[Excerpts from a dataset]
──────────
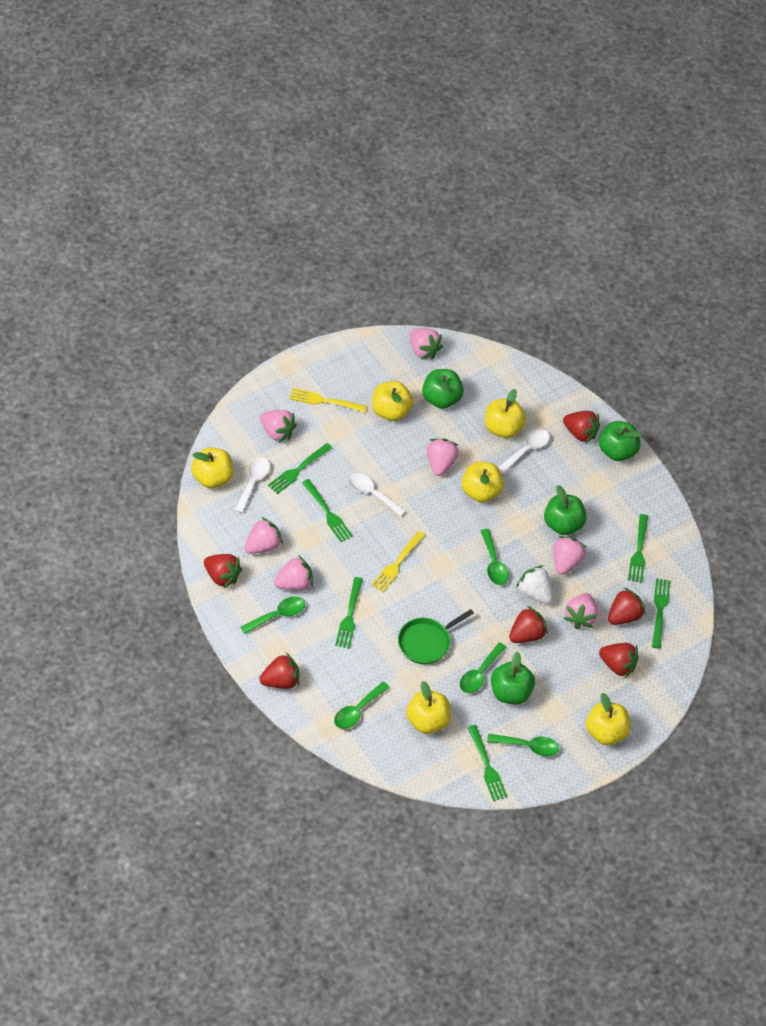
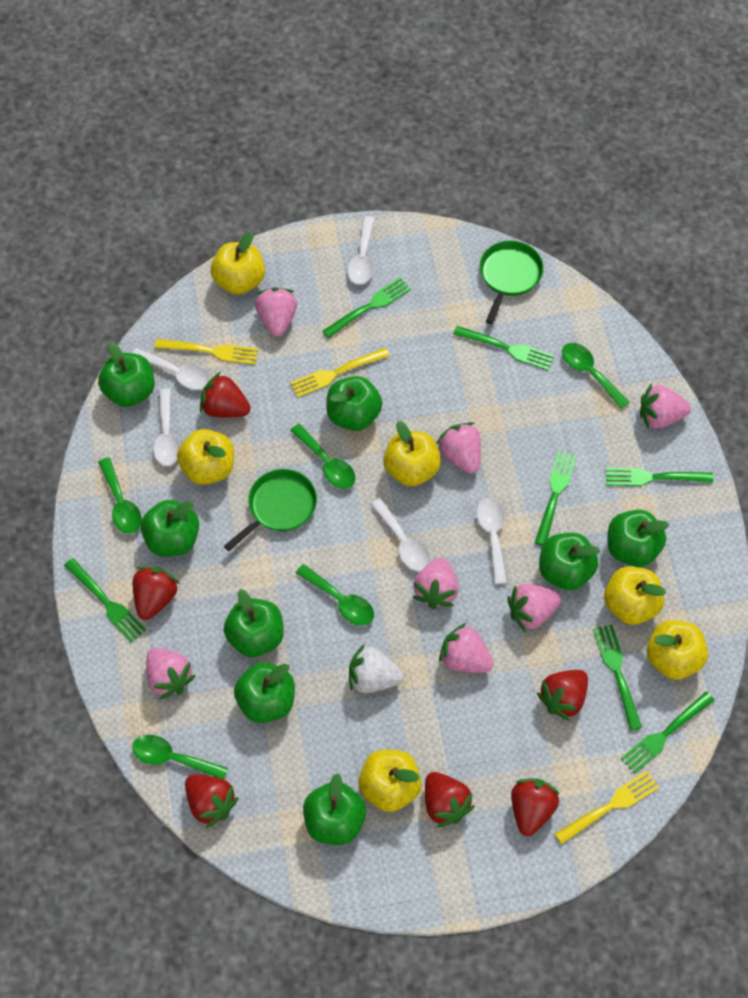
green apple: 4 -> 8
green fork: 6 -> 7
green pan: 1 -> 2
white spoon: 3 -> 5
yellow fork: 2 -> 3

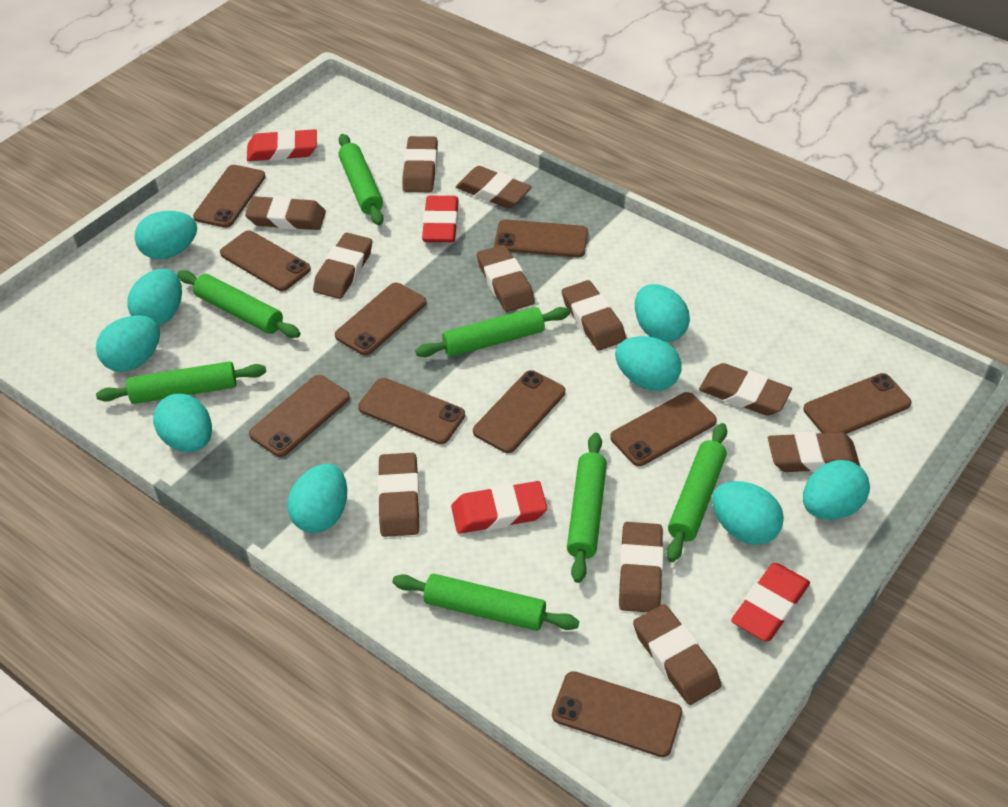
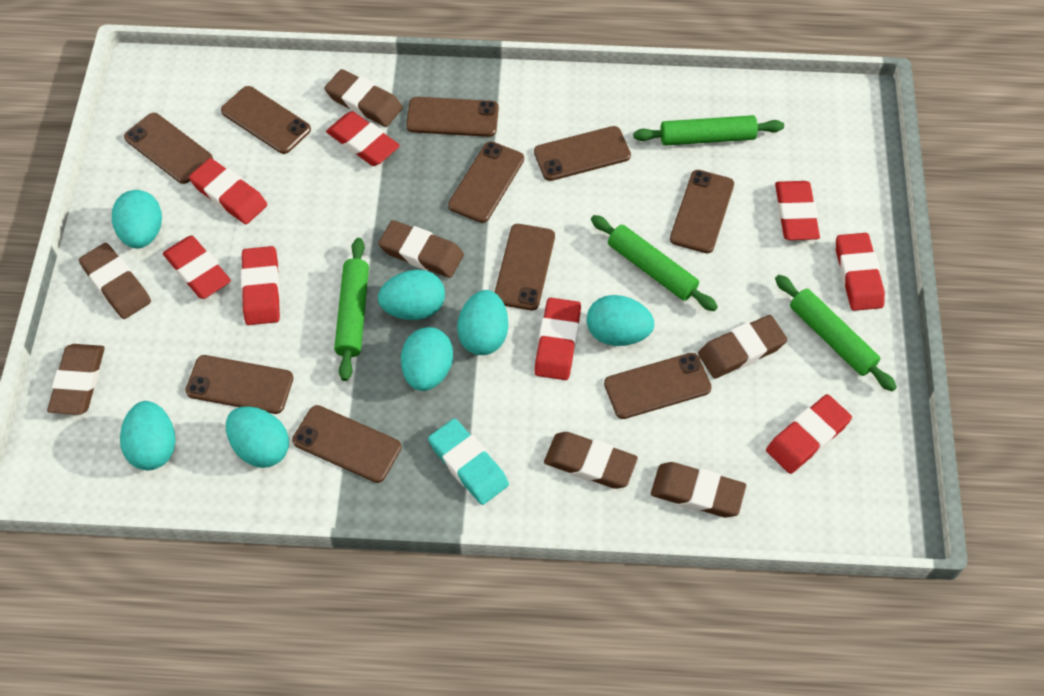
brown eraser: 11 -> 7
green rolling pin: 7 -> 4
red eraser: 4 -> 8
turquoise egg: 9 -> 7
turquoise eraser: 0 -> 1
──────────
• _Your objective_
The records above, minus their pictures, are to be returned word for word.

• _Result_
green apple: 4 -> 8
green fork: 6 -> 7
green pan: 1 -> 2
white spoon: 3 -> 5
yellow fork: 2 -> 3

brown eraser: 11 -> 7
green rolling pin: 7 -> 4
red eraser: 4 -> 8
turquoise egg: 9 -> 7
turquoise eraser: 0 -> 1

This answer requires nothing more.